§ **REQUIREMENT**
In the records below, begin at the line that has "PIXELS1 pin DIN: D8 -> TX" and stop after the line that has "IMU pin VCC: none -> 5V"; quote those lines verbatim and nothing more.

:::

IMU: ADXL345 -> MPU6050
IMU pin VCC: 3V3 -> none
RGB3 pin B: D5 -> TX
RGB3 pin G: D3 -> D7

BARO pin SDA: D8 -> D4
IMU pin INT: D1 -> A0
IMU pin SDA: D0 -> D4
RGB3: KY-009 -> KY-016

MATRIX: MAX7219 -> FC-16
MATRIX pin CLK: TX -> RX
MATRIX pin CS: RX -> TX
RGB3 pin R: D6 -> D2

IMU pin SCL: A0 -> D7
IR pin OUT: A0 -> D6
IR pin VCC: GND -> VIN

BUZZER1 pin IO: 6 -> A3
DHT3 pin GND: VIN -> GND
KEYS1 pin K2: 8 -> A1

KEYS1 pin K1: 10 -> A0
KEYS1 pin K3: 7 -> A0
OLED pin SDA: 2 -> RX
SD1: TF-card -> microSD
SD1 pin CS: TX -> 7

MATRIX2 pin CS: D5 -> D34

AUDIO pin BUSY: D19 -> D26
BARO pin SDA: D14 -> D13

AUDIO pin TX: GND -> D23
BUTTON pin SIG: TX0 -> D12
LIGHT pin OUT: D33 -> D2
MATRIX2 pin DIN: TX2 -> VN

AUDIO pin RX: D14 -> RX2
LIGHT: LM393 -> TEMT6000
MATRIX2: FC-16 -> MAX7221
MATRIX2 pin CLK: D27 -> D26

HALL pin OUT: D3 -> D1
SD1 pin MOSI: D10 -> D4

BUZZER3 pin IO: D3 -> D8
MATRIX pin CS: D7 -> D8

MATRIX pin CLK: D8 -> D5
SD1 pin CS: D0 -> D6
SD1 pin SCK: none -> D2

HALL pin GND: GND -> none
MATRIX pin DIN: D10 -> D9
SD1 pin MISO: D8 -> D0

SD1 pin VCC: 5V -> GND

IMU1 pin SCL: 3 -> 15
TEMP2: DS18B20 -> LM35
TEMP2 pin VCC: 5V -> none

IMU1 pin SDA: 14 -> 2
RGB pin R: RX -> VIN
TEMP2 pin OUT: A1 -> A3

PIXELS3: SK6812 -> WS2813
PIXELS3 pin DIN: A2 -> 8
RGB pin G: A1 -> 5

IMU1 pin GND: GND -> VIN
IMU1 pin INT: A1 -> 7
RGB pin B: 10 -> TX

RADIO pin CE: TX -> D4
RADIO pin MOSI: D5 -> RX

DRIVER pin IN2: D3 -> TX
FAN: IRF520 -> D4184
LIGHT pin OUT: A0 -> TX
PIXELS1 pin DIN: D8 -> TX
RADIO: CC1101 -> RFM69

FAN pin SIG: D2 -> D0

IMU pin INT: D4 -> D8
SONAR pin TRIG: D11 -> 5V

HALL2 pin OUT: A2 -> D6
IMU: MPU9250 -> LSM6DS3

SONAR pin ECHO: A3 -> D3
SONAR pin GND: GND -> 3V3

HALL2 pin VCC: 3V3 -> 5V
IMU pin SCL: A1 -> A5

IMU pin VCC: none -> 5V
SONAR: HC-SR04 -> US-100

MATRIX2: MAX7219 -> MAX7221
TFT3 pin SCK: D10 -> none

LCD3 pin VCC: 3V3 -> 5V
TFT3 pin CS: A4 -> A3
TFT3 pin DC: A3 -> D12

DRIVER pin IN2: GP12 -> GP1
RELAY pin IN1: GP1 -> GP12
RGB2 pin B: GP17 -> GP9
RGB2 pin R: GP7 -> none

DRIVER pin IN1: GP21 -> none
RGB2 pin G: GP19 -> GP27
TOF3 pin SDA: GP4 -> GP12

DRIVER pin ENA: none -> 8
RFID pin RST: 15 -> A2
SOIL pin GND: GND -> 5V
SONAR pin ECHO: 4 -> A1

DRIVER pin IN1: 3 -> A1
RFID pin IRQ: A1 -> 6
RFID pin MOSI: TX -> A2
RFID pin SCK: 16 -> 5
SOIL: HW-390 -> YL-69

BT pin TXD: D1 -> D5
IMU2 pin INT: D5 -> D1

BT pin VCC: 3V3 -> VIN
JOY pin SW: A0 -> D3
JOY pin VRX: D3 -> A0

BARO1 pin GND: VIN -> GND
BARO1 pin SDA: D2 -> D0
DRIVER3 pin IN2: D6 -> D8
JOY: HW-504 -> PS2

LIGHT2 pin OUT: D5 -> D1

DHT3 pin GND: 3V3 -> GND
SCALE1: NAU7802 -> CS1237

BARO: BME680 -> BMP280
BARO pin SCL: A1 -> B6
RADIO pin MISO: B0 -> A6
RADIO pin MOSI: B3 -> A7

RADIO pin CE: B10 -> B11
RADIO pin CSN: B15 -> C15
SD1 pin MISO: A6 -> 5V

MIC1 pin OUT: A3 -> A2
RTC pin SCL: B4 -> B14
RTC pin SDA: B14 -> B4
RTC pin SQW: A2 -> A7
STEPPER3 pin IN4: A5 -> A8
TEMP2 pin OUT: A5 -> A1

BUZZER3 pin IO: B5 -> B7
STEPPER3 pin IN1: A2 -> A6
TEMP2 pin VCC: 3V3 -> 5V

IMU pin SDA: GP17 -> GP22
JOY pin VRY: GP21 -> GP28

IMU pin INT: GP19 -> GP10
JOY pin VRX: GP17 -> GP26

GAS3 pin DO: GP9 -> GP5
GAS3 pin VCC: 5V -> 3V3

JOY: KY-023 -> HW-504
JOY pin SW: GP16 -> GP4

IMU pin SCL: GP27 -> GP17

:::

§ **REPLY**
PIXELS1 pin DIN: D8 -> TX
RADIO: CC1101 -> RFM69

FAN pin SIG: D2 -> D0

IMU pin INT: D4 -> D8
SONAR pin TRIG: D11 -> 5V

HALL2 pin OUT: A2 -> D6
IMU: MPU9250 -> LSM6DS3

SONAR pin ECHO: A3 -> D3
SONAR pin GND: GND -> 3V3

HALL2 pin VCC: 3V3 -> 5V
IMU pin SCL: A1 -> A5

IMU pin VCC: none -> 5V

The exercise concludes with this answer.